Stored records:
******
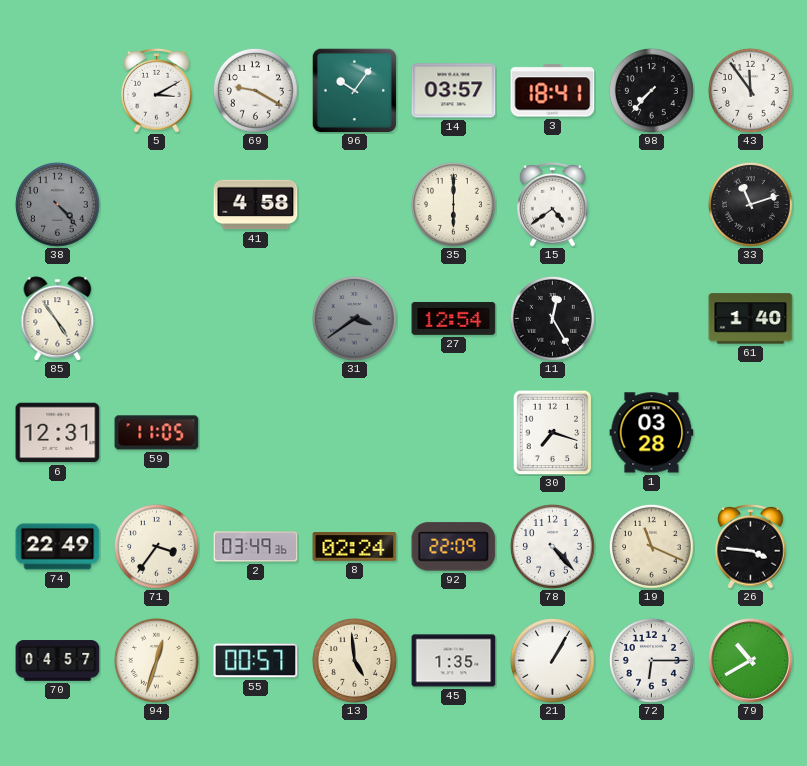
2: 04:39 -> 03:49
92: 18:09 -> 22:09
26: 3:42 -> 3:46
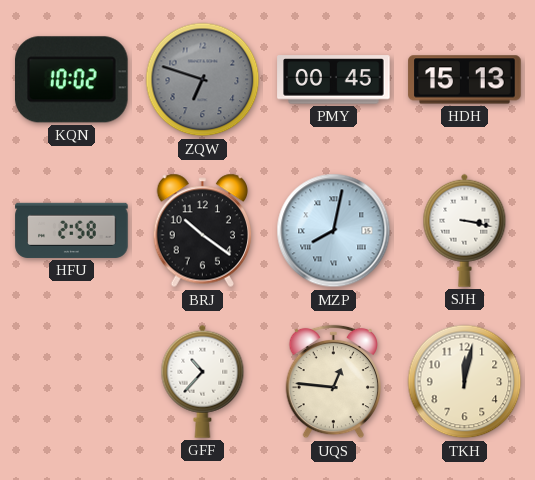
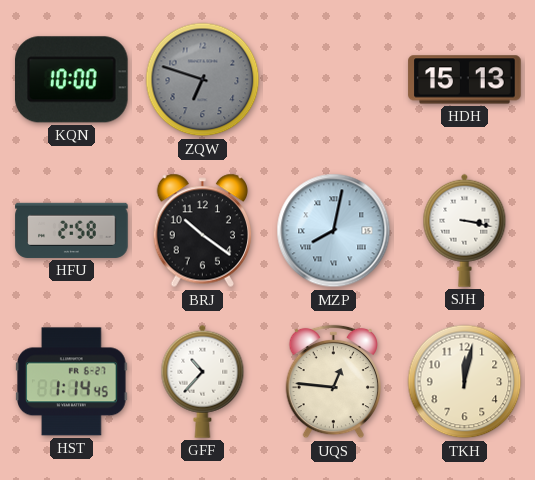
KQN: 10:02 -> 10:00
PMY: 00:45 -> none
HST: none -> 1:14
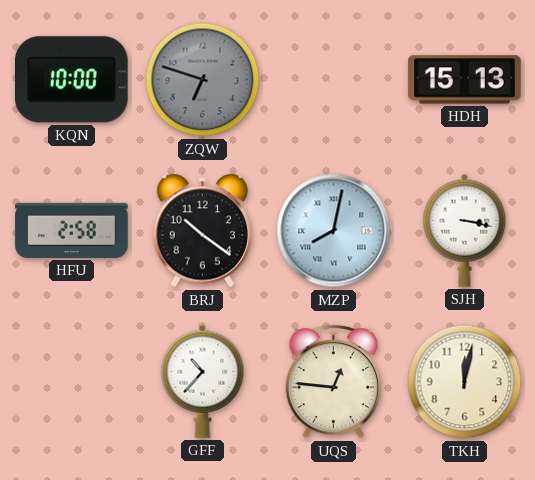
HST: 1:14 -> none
******
* [Exercise instructions]
Return every line of the listing above as it appears, leaving out the pictures.

* [Answer for this exercise]
2: 04:39 -> 03:49
92: 18:09 -> 22:09
26: 3:42 -> 3:46
KQN: 10:02 -> 10:00
PMY: 00:45 -> none
HST: none -> 1:14
HST: 1:14 -> none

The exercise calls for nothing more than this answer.